◆ **Problem**
With the pictures omitted, print exactly the lines below, from the one containing "IC2: PIC12F629 -> PIC12F1840" through the one containing "JP3 pin 1: GND -> +9V", and nothing else.

◆ **Exercise material**
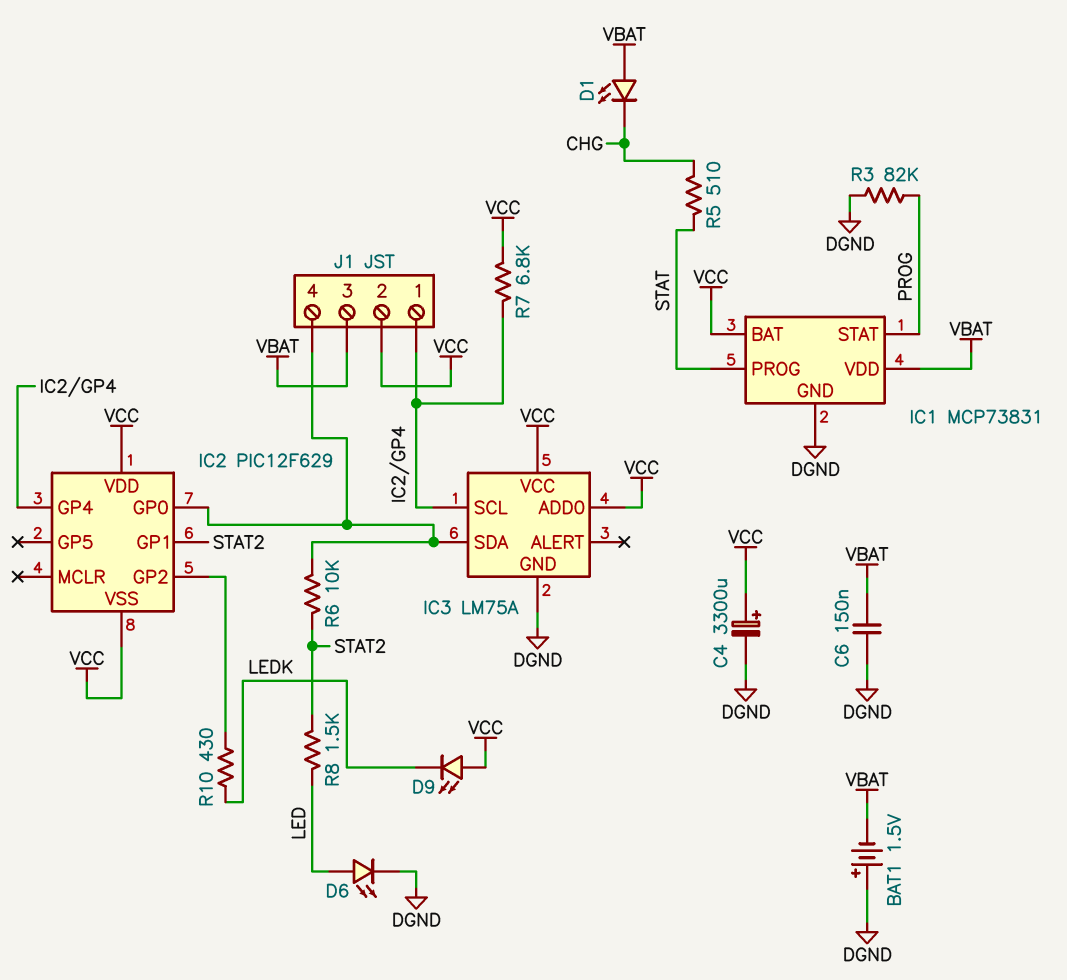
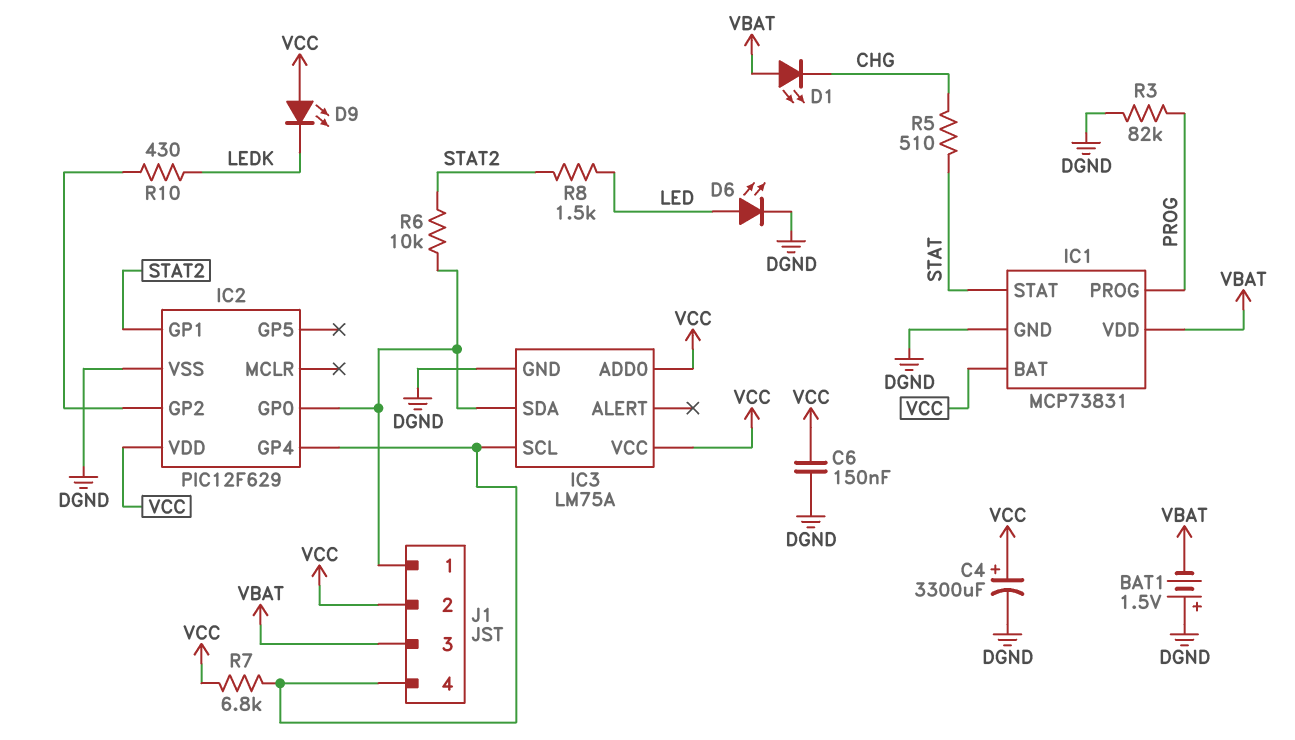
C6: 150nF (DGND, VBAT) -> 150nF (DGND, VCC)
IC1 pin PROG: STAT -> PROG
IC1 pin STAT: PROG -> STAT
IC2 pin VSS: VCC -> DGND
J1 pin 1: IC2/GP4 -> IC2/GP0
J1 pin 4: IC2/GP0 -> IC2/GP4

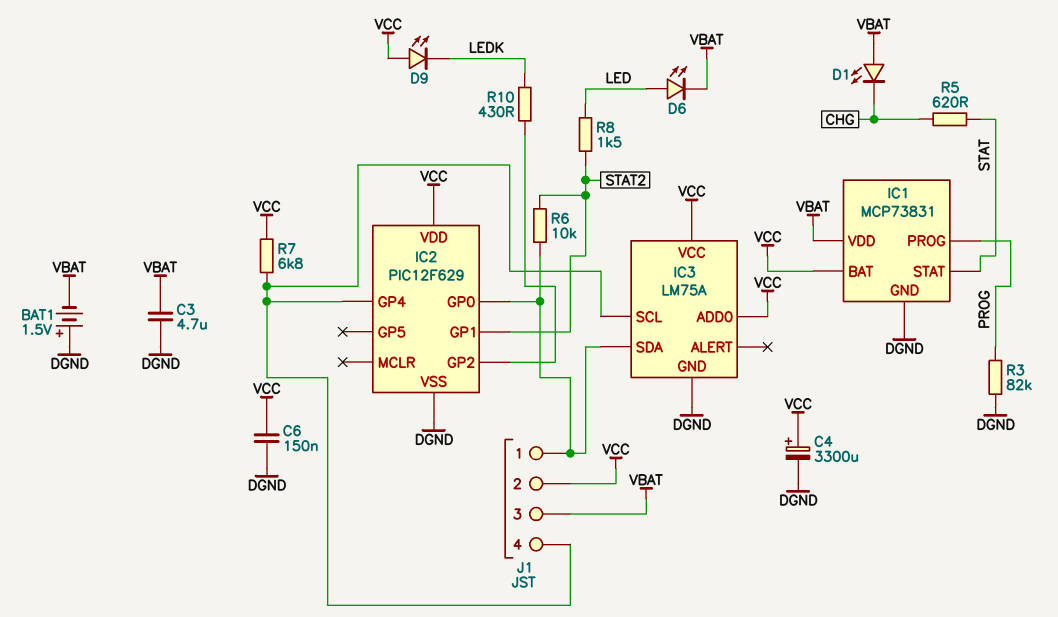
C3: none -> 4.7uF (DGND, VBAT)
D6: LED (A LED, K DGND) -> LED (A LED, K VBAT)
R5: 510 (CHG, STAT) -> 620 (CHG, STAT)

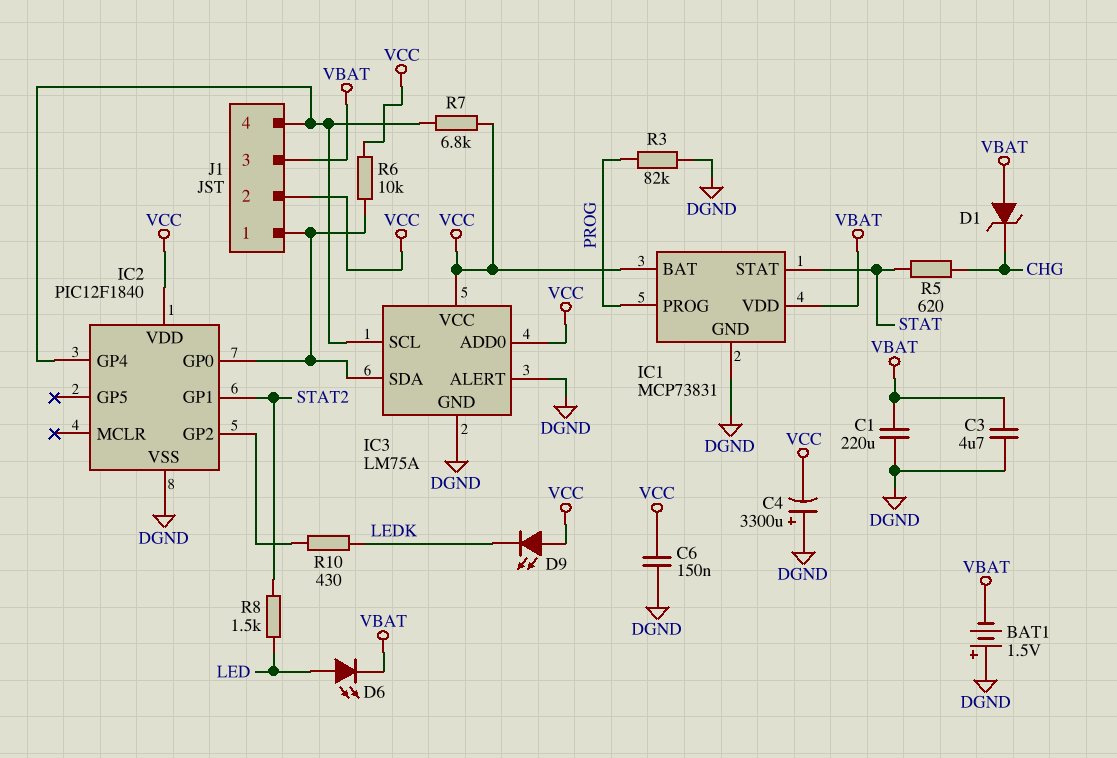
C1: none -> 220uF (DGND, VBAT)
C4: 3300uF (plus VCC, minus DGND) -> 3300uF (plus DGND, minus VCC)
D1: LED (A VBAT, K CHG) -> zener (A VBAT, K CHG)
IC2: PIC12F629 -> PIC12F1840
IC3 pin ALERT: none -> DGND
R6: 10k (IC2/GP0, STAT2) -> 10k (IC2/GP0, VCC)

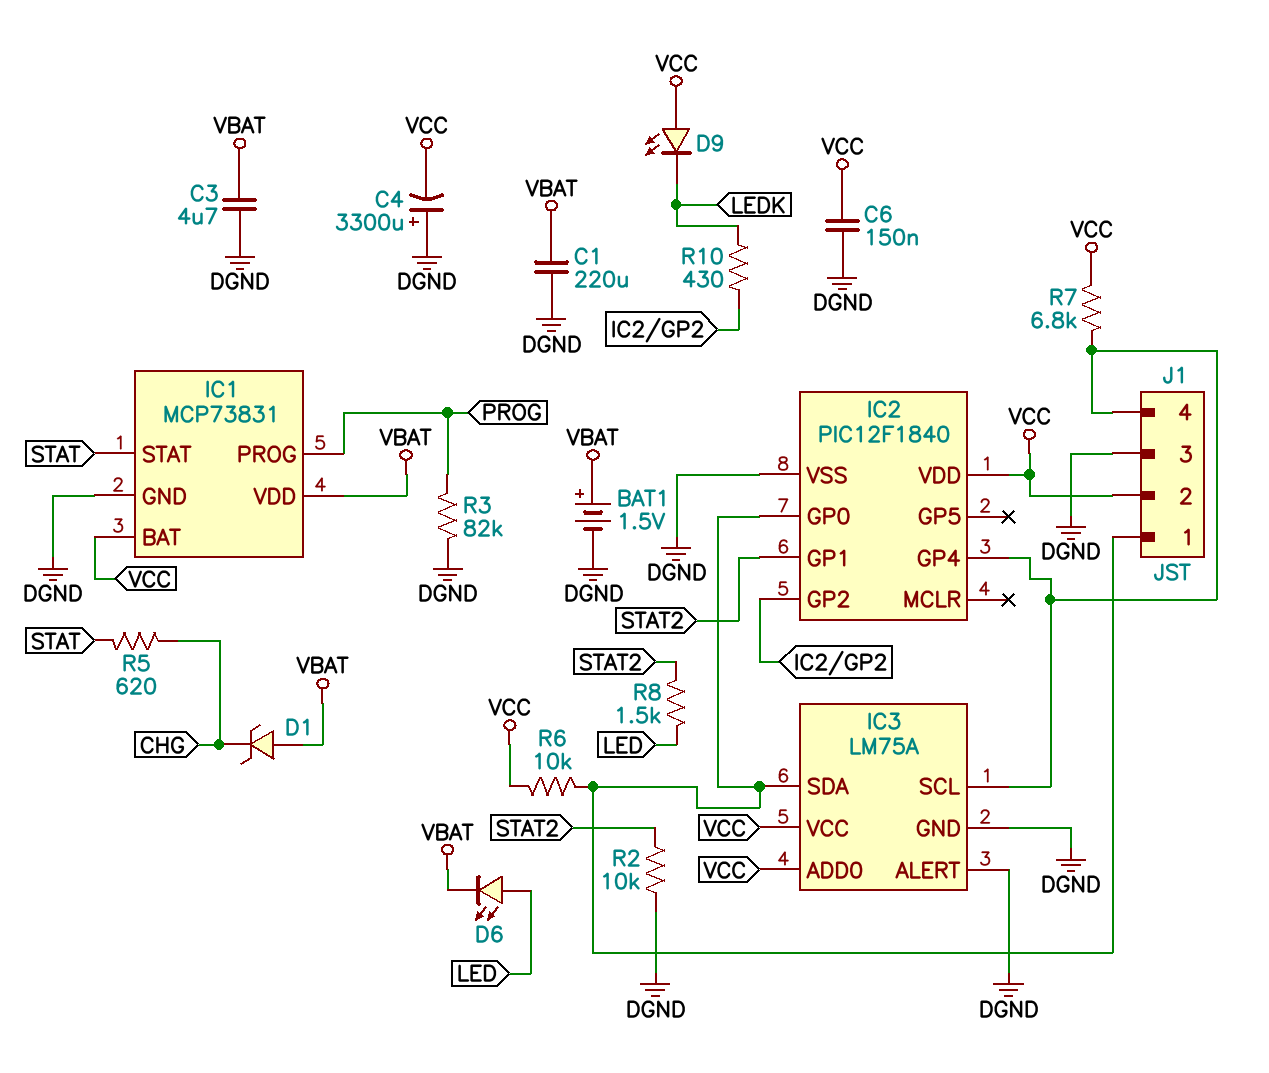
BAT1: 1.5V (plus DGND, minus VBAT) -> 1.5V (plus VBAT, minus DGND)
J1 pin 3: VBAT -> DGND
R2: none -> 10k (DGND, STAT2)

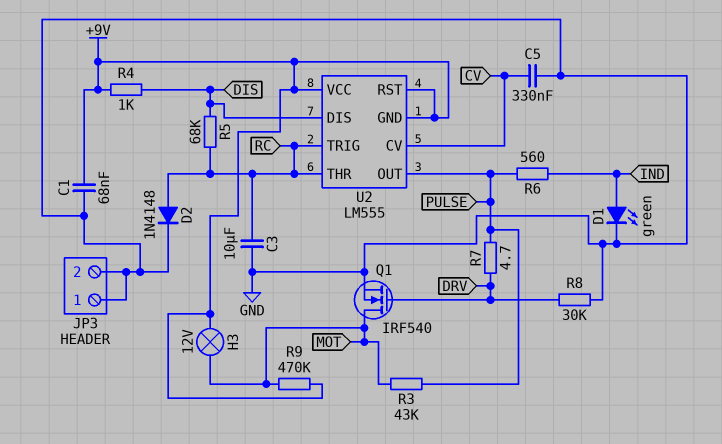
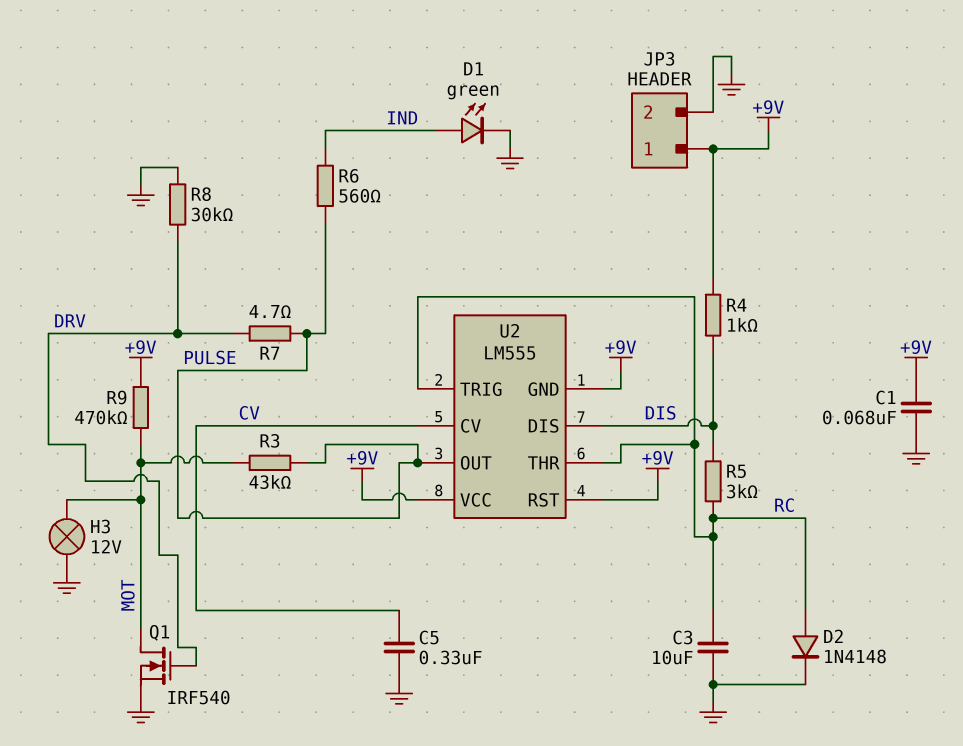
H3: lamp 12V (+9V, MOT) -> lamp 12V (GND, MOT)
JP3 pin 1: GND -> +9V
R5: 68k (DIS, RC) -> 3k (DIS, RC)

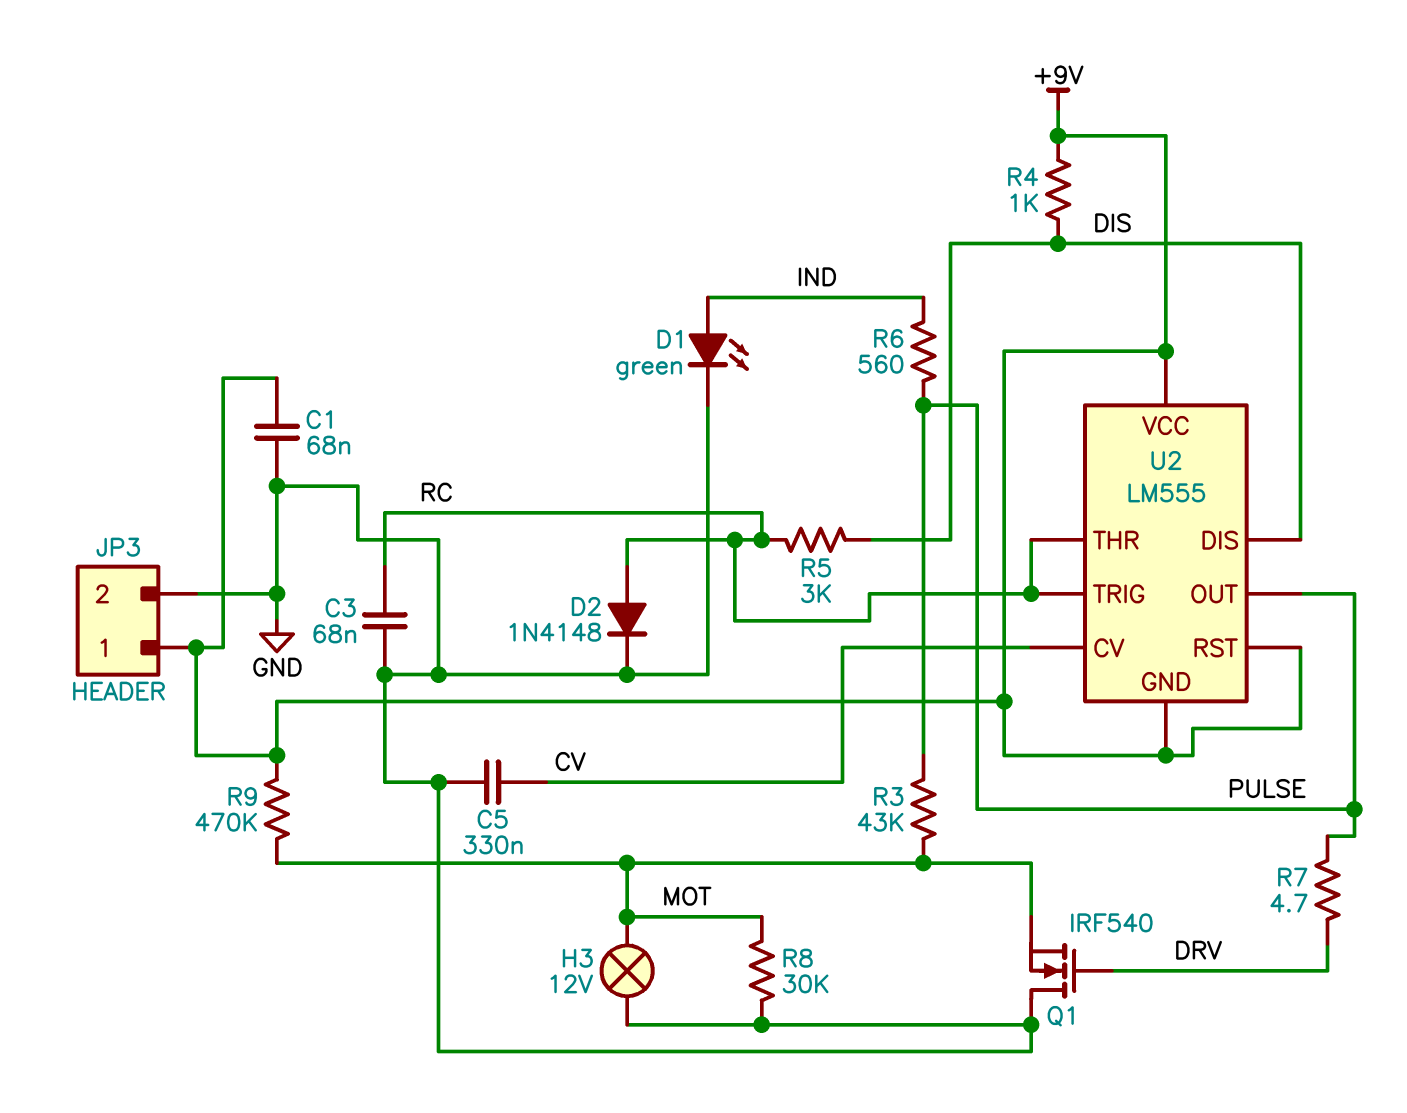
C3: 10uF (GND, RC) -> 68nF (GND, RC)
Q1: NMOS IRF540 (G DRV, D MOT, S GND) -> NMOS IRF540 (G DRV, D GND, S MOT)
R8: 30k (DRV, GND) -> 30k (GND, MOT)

◆ **Output of the exercise**
IC2: PIC12F629 -> PIC12F1840
IC3 pin ALERT: none -> DGND
R6: 10k (IC2/GP0, STAT2) -> 10k (IC2/GP0, VCC)

BAT1: 1.5V (plus DGND, minus VBAT) -> 1.5V (plus VBAT, minus DGND)
J1 pin 3: VBAT -> DGND
R2: none -> 10k (DGND, STAT2)

H3: lamp 12V (+9V, MOT) -> lamp 12V (GND, MOT)
JP3 pin 1: GND -> +9V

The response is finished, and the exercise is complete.